MATERIALS PROVIDED:
--- START ---
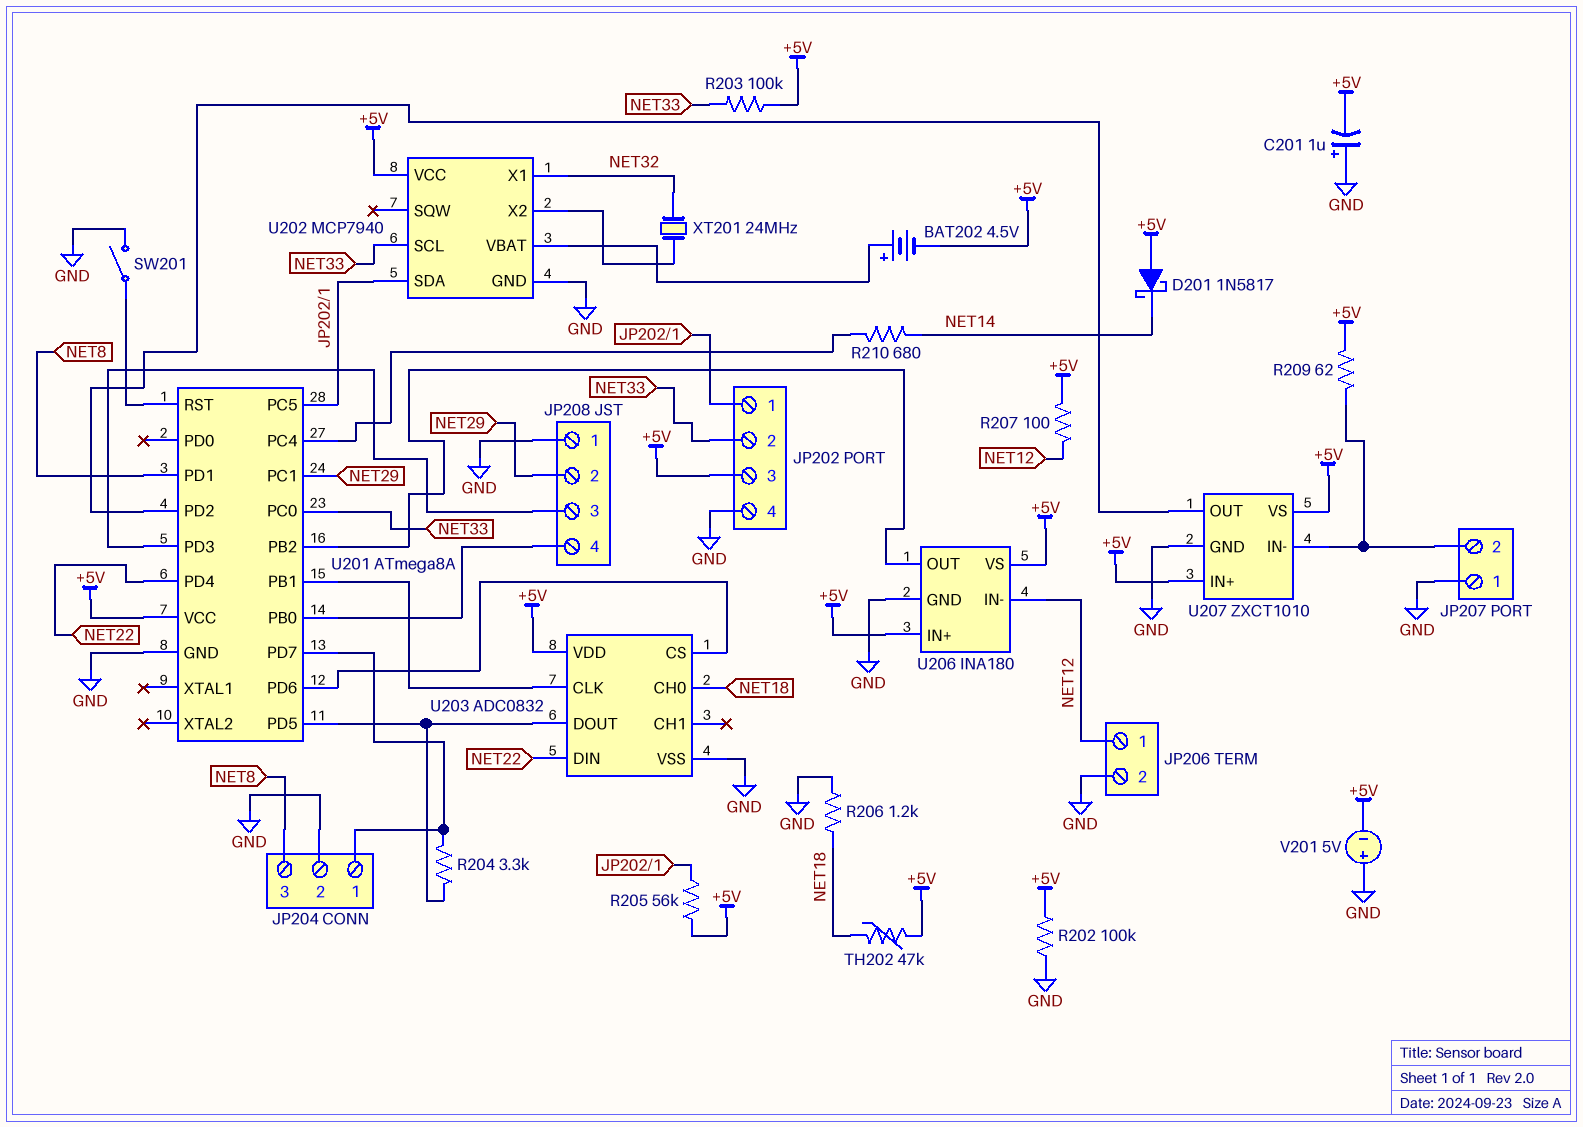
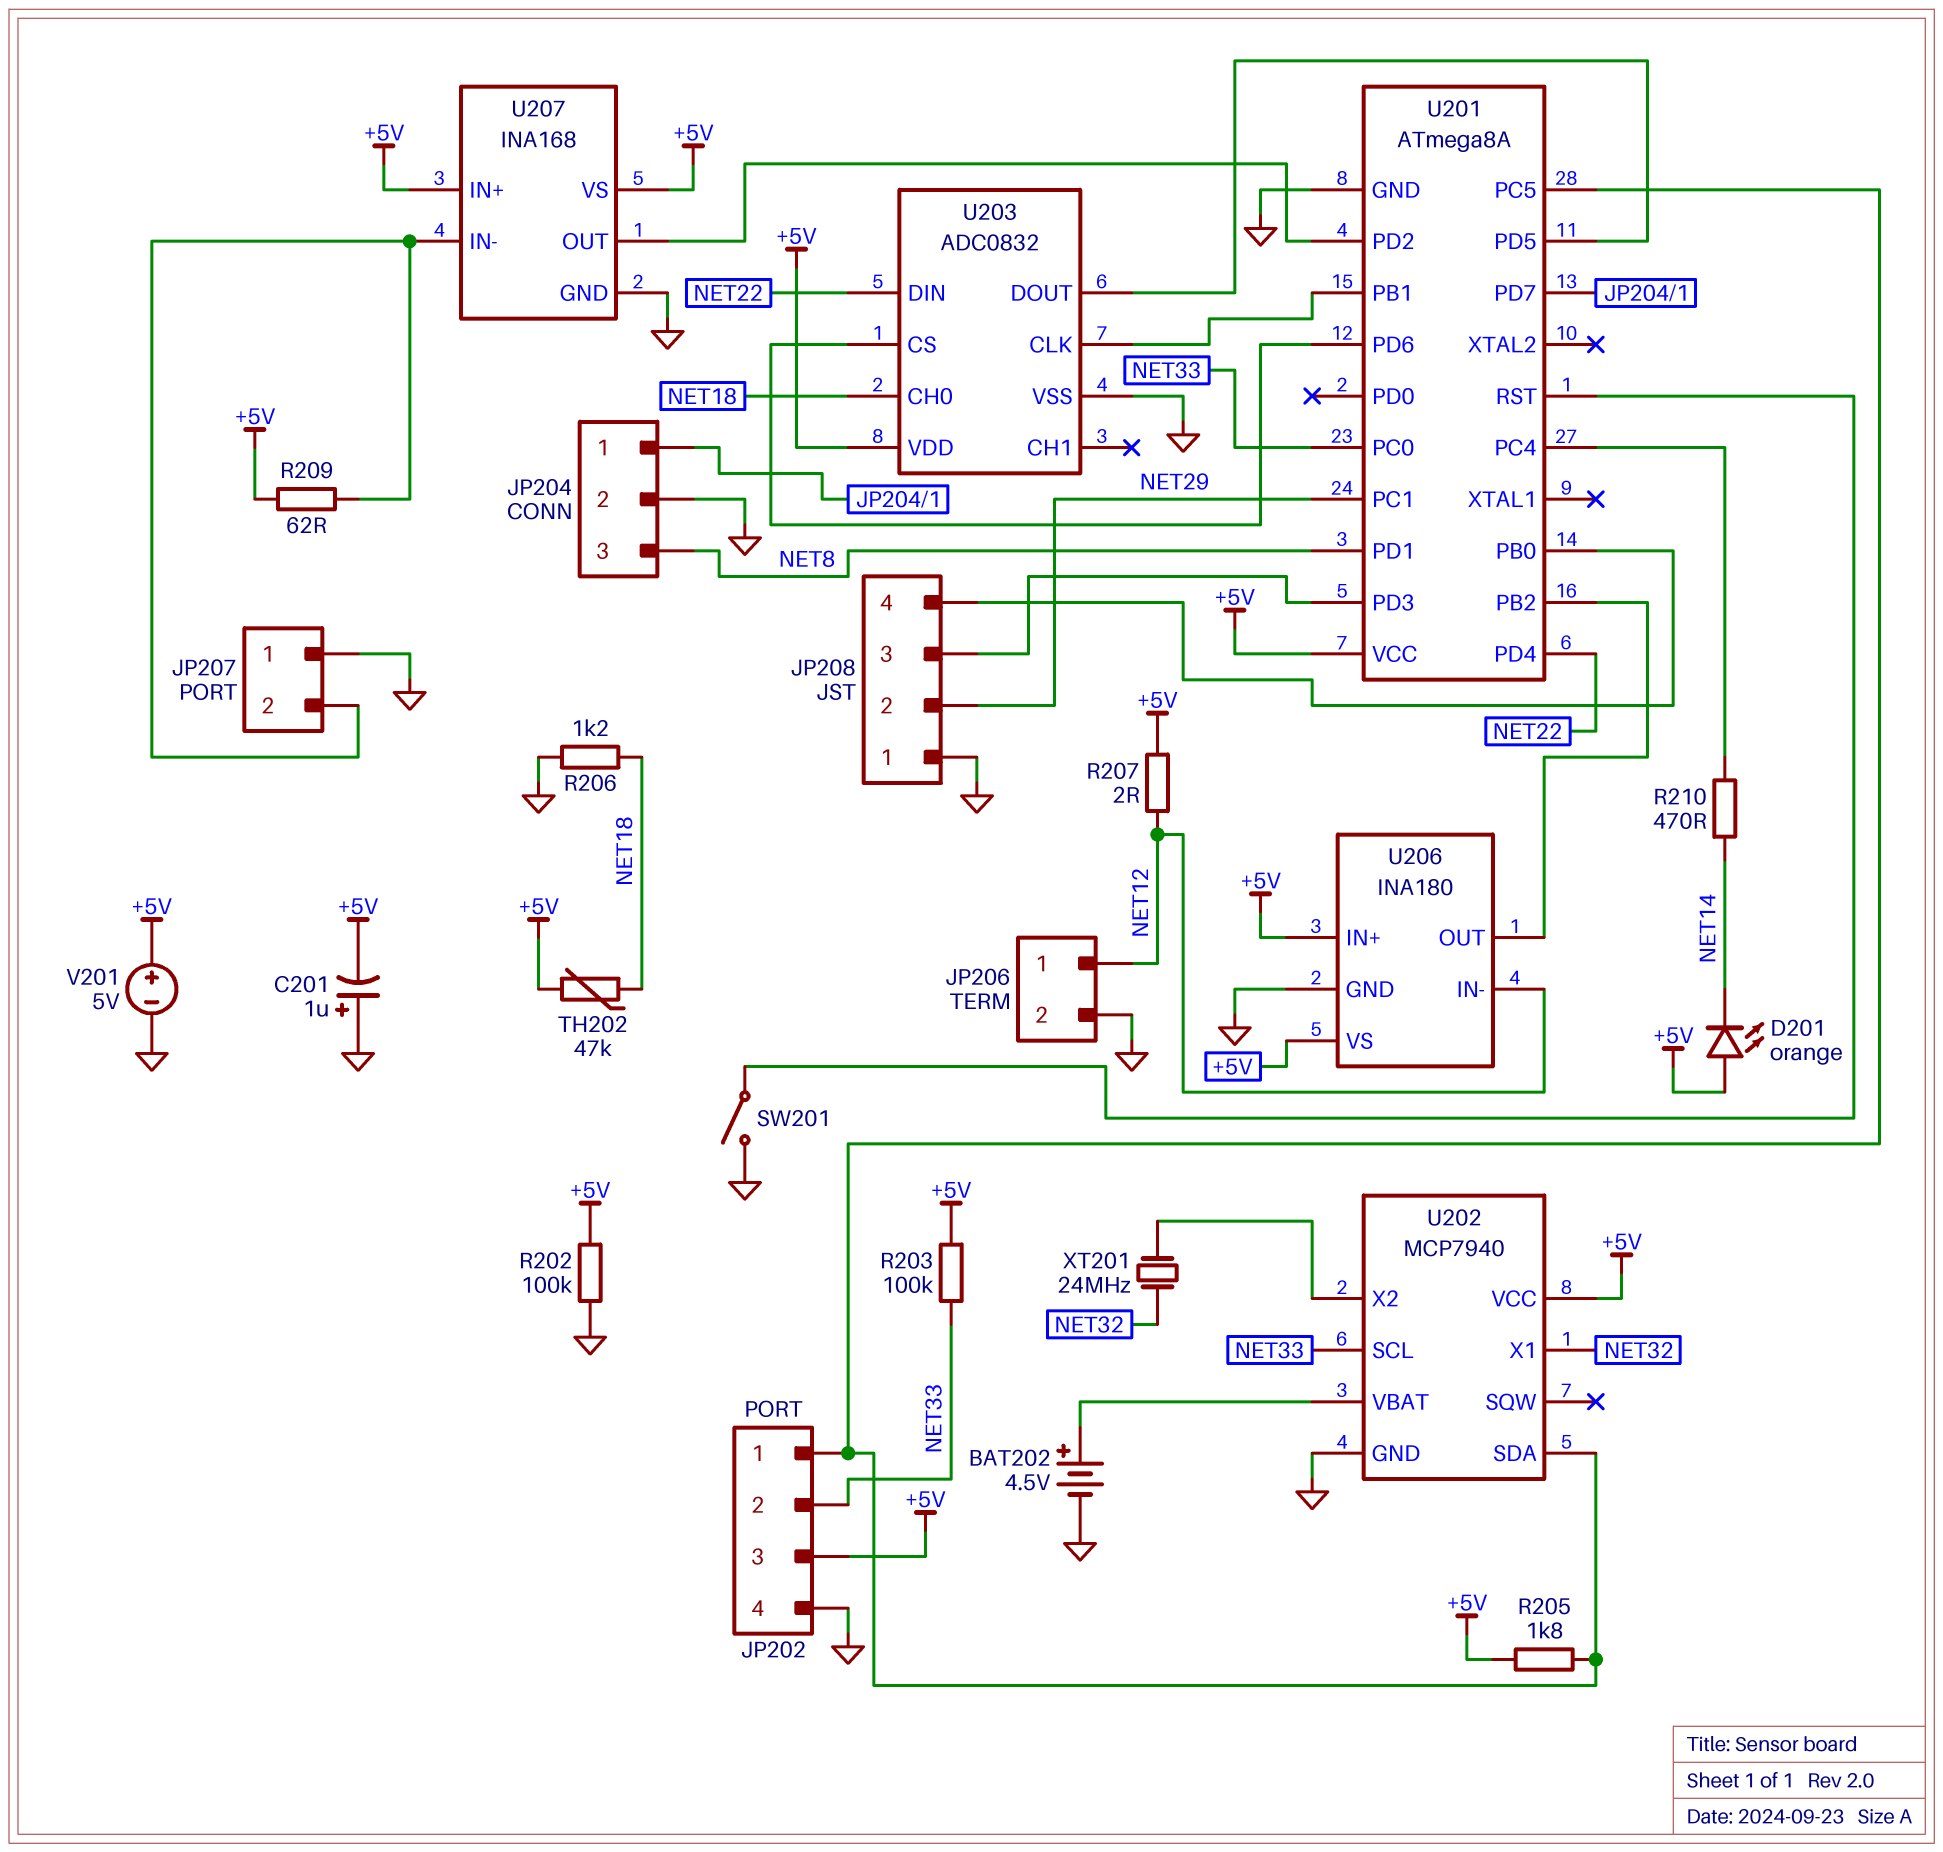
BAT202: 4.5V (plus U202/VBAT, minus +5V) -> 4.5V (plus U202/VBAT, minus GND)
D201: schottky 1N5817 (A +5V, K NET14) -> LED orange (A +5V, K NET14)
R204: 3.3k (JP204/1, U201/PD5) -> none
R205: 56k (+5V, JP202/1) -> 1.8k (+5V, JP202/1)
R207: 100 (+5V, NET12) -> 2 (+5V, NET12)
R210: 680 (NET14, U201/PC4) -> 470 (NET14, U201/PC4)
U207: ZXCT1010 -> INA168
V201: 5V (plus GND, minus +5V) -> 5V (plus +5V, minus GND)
--- END ---
--- START ---
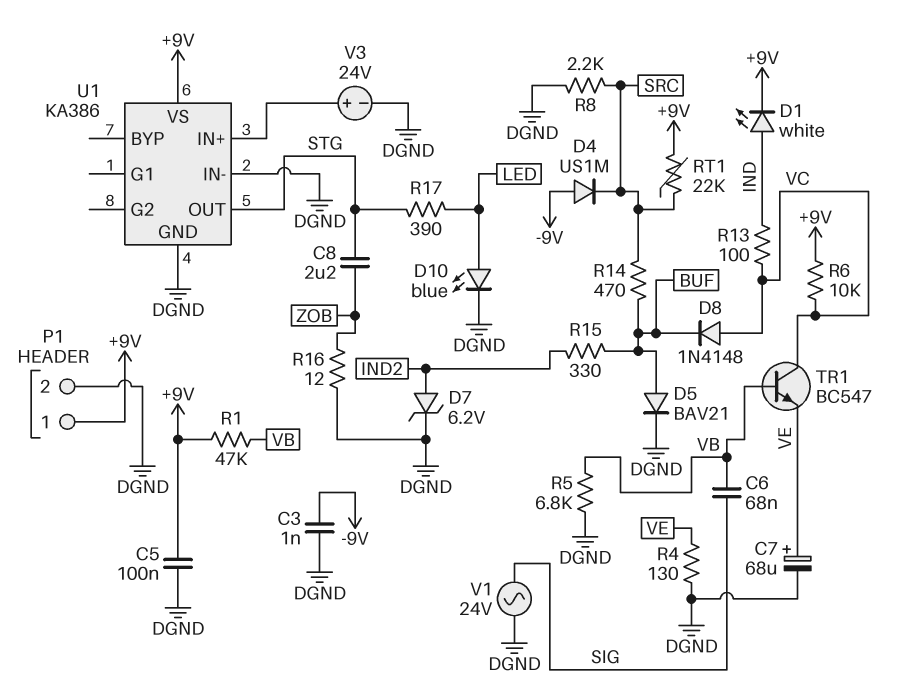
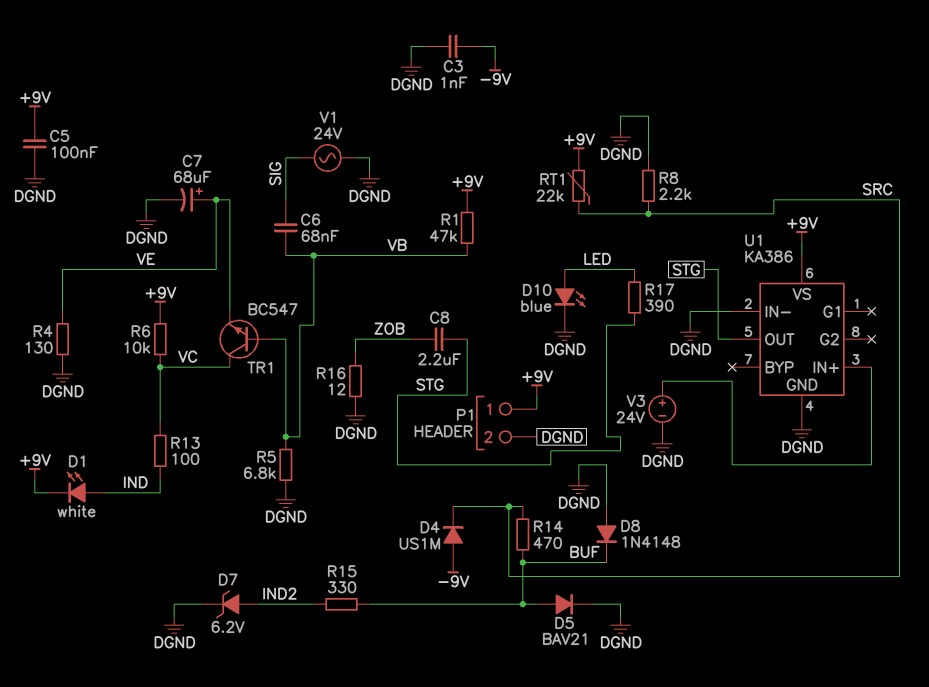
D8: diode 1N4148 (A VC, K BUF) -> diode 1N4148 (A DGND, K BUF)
--- END ---
WORK TASK: From the material above, set down exactly the lines between the line holding "BAT202: 4.5V (plus" and the line holding "V201: 5V (plus", inclusive. Include nothing else.

WRITTEN ANSWER:
BAT202: 4.5V (plus U202/VBAT, minus +5V) -> 4.5V (plus U202/VBAT, minus GND)
D201: schottky 1N5817 (A +5V, K NET14) -> LED orange (A +5V, K NET14)
R204: 3.3k (JP204/1, U201/PD5) -> none
R205: 56k (+5V, JP202/1) -> 1.8k (+5V, JP202/1)
R207: 100 (+5V, NET12) -> 2 (+5V, NET12)
R210: 680 (NET14, U201/PC4) -> 470 (NET14, U201/PC4)
U207: ZXCT1010 -> INA168
V201: 5V (plus GND, minus +5V) -> 5V (plus +5V, minus GND)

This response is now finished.